* WORK TO BE COMPLETED *
Would you please set down the data again exactly as given, excluding the pictures?

┏━━

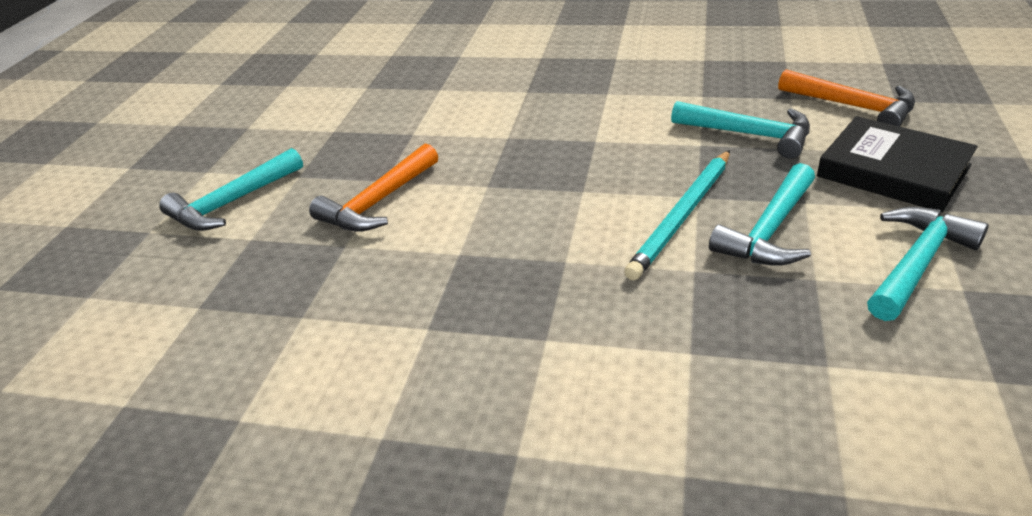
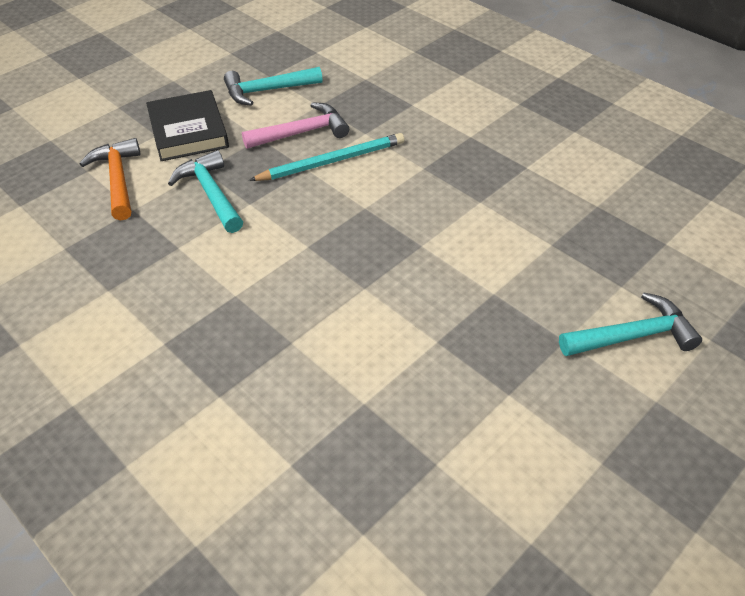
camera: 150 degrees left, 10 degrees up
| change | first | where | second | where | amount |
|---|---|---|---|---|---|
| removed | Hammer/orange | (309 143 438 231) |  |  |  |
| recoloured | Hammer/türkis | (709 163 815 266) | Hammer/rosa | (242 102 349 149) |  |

┗━━

* YOUR RESPONSE *
camera: 150 degrees left, 10 degrees up
| change | first | where | second | where | amount |
|---|---|---|---|---|---|
| removed | Hammer/orange | (309 143 438 231) |  |  |  |
| recoloured | Hammer/türkis | (709 163 815 266) | Hammer/rosa | (242 102 349 149) |  |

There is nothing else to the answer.